Data for review: Begin
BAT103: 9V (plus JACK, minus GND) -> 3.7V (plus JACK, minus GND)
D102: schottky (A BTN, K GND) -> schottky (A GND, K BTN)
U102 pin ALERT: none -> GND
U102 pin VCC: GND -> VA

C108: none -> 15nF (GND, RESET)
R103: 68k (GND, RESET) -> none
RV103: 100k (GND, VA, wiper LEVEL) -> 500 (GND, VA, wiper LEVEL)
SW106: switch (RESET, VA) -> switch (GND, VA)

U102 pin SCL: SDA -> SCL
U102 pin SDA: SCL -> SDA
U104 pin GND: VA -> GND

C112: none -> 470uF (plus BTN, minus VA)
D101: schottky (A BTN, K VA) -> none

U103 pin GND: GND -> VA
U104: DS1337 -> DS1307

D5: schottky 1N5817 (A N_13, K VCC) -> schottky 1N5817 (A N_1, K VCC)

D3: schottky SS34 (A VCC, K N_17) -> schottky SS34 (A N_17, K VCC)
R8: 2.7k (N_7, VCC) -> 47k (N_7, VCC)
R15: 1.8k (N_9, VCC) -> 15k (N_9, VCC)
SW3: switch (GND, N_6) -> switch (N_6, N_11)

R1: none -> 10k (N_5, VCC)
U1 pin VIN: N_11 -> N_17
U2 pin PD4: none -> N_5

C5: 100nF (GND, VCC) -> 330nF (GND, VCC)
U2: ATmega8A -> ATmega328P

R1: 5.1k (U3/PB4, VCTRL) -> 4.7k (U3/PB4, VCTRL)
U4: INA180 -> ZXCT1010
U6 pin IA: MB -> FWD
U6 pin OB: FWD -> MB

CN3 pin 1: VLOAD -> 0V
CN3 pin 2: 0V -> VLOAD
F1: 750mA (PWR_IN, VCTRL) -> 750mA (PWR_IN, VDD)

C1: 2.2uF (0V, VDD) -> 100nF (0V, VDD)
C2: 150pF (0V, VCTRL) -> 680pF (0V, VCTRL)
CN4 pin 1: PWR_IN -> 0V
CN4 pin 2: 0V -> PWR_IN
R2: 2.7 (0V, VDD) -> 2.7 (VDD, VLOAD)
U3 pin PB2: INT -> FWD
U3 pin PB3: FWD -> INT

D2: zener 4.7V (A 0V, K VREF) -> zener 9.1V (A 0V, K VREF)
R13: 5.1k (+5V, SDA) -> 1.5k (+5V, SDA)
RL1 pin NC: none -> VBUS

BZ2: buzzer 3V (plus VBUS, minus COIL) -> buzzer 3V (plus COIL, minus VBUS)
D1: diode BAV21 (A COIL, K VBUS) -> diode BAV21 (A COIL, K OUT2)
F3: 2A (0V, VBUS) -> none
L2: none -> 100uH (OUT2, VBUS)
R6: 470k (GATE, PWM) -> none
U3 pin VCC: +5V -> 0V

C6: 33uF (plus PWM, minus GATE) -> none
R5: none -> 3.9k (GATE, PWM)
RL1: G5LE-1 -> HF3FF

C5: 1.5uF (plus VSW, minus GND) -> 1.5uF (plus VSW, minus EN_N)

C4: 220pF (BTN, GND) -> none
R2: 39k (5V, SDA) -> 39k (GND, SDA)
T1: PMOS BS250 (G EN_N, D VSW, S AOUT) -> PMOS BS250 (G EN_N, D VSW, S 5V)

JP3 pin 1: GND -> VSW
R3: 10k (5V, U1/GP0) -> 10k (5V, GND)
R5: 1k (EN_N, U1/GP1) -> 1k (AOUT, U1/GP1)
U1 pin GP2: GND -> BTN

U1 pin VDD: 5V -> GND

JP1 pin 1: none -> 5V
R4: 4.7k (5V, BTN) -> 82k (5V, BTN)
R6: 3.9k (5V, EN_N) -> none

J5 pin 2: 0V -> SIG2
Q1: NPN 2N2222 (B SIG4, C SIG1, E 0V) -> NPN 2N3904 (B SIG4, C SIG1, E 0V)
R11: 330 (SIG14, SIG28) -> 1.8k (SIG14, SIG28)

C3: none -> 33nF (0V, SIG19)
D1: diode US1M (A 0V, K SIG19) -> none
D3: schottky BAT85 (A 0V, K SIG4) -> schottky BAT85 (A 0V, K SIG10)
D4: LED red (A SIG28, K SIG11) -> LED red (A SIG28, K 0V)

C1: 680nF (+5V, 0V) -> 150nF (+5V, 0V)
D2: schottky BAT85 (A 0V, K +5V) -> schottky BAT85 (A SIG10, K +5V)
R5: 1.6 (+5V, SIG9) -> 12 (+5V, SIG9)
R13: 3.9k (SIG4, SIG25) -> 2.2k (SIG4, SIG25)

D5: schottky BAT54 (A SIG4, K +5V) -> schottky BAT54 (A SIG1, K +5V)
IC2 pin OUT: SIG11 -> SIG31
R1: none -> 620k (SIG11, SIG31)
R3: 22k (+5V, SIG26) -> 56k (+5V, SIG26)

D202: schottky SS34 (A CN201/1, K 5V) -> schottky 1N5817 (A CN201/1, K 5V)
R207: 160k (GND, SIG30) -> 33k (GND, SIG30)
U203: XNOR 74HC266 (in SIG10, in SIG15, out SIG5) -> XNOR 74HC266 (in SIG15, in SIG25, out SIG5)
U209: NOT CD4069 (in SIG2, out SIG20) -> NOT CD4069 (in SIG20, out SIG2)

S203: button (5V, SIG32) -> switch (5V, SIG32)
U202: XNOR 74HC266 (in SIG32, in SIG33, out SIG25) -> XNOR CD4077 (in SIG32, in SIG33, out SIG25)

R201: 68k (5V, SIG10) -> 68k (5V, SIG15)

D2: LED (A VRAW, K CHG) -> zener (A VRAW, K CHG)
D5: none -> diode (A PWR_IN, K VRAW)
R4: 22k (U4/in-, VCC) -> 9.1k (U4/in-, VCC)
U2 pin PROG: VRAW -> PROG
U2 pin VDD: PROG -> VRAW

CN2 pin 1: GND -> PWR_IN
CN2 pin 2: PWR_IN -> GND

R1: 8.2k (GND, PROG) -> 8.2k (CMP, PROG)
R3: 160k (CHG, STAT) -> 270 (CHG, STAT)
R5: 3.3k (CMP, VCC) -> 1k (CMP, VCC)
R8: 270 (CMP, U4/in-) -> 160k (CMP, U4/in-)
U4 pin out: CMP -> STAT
Data for review: End
### [Task description]
Looking at the records above, please work out how many lines contain "VCTRL" and state only that number.

### [Reply]
3